Whenever a line in the data below includes the string "yellow", copy it out.

• Information shown
-=-=-

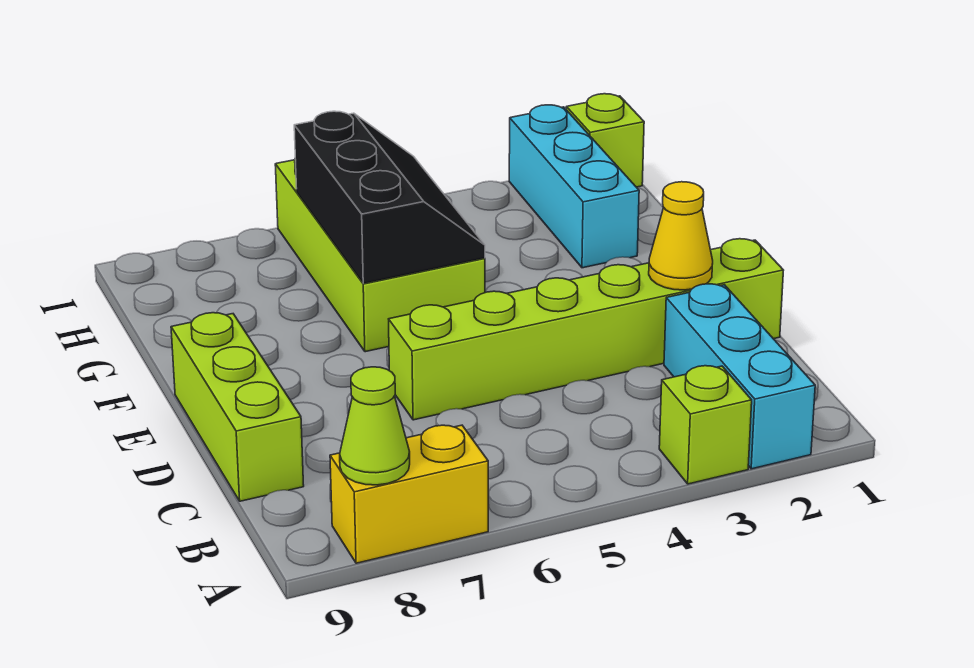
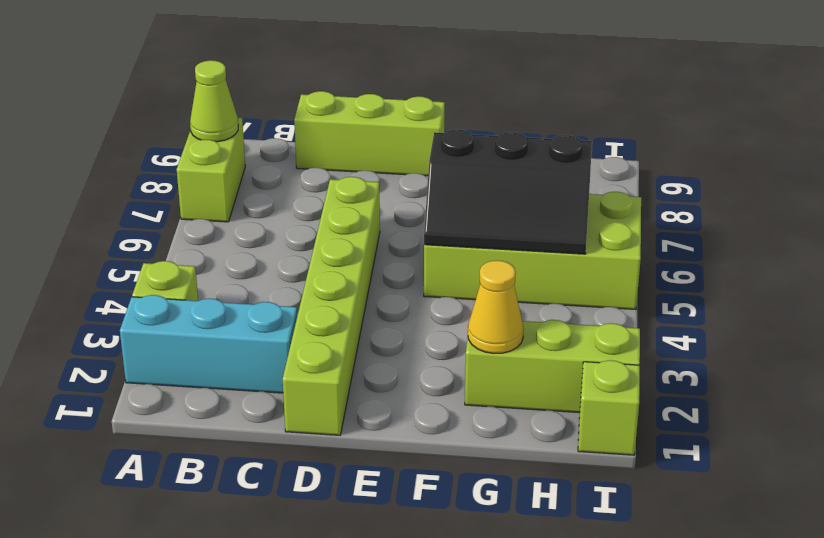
yellow brick A7:A8 level 1 -> lime brick A7:A8 level 1
yellow cone D2 level 2 -> yellow cone G2 level 2
cyan brick G2:I2 level 1 -> lime brick G2:I2 level 1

-=-=-

• Exercise result
yellow brick A7:A8 level 1 -> lime brick A7:A8 level 1
yellow cone D2 level 2 -> yellow cone G2 level 2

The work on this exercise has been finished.